Assigned task —
Please output exactly the part of the records below that opens with the line containing "none -> purple soap" and closes with the line containing "none -> grey vase [129,215,233,326]", both lines included, and nothing else.
◇ ◇ ◇ ◇ ◇ ◇ ◇
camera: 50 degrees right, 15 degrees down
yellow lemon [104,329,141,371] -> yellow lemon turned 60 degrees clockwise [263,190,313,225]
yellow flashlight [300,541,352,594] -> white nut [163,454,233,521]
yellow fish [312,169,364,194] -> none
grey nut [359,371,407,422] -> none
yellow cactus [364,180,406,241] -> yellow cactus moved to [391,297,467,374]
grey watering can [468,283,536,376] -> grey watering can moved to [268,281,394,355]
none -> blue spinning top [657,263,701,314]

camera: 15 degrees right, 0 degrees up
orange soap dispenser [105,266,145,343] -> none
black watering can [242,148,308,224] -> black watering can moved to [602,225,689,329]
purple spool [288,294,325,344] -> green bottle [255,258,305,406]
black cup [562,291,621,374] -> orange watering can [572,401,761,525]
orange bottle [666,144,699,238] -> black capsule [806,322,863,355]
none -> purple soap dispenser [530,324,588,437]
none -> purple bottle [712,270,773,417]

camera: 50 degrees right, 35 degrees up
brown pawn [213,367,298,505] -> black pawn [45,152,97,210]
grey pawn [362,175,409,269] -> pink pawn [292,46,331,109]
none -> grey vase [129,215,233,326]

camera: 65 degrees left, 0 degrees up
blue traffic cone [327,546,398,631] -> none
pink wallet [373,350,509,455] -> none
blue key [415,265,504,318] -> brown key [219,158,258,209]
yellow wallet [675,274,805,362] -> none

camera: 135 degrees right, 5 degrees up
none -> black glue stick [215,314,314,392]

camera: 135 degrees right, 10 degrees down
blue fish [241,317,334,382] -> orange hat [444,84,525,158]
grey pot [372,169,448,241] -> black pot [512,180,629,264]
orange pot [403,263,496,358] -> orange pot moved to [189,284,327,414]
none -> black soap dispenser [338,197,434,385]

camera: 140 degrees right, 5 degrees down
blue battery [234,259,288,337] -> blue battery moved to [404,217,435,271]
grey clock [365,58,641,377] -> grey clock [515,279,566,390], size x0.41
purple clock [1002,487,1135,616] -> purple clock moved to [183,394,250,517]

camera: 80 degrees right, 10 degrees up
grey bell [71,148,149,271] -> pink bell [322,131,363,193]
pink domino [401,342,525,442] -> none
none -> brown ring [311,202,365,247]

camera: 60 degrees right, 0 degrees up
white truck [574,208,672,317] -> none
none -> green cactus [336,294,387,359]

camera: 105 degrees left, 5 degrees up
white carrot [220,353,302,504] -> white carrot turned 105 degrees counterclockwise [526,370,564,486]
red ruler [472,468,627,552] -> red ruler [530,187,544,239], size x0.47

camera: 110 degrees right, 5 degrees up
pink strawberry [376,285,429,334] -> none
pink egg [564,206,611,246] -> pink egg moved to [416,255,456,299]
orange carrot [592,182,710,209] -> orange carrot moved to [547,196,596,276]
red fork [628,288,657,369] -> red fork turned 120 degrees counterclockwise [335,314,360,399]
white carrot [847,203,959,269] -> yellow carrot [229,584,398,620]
◇ ◇ ◇ ◇ ◇ ◇ ◇
Response to the task —
none -> purple soap dispenser [530,324,588,437]
none -> purple bottle [712,270,773,417]

camera: 50 degrees right, 35 degrees up
brown pawn [213,367,298,505] -> black pawn [45,152,97,210]
grey pawn [362,175,409,269] -> pink pawn [292,46,331,109]
none -> grey vase [129,215,233,326]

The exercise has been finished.